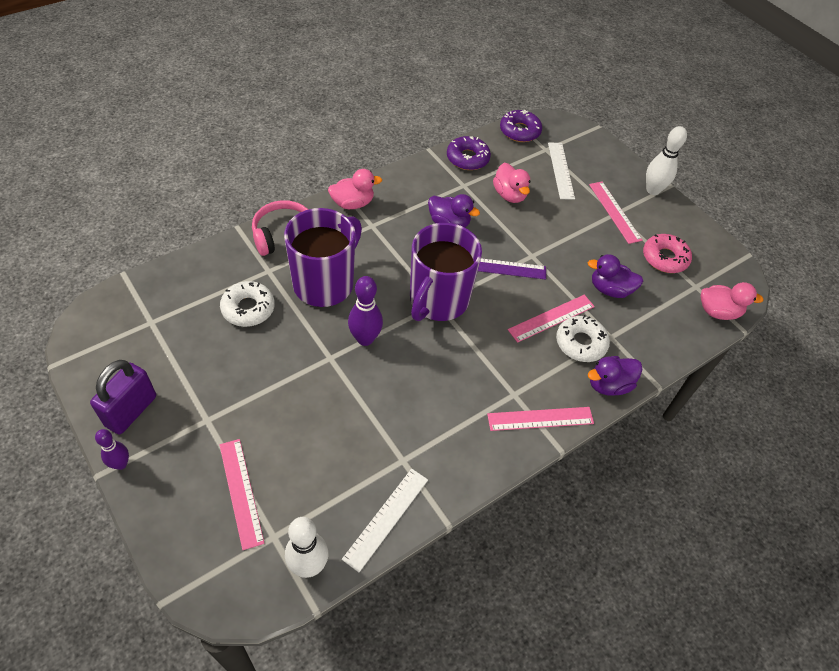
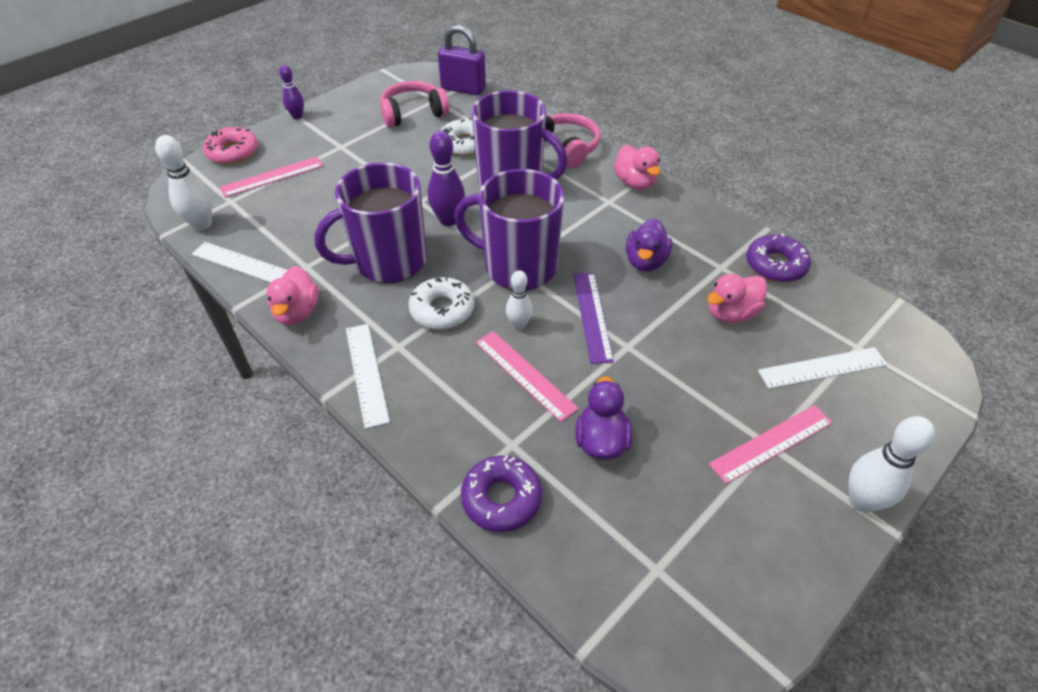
camera: 85 degrees right, 5 degrees down
(131, 411) = (345, 110): purple padlock -> purple padlock (463, 89)
(170, 345) = (413, 113): none -> pink headphones
(410, 391) = (388, 261): none -> purple mug
(503, 312) = (519, 325): none -> white bowling pin
(519, 131) = (875, 313): purple donut -> purple donut (501, 498)
(540, 418) = (367, 373): pink ruler -> white ruler
(580, 343) = (491, 409): white donut -> white donut (442, 310)
(609, 385) = (428, 444): purple duck -> none
(664, 258) = (701, 519): pink donut -> pink donut (233, 152)
(718, 312) = (611, 605): pink duck -> pink duck (297, 312)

-=-=-

> Task requirements:
Transcribe the records above exactly, beginning at the line that contains "(131, 411) = (345, 110): purple" and ending with the line that contains "(519, 131) = (875, 313): purple", both included, and nothing else.

> Answer for this exercise:
(131, 411) = (345, 110): purple padlock -> purple padlock (463, 89)
(170, 345) = (413, 113): none -> pink headphones
(410, 391) = (388, 261): none -> purple mug
(503, 312) = (519, 325): none -> white bowling pin
(519, 131) = (875, 313): purple donut -> purple donut (501, 498)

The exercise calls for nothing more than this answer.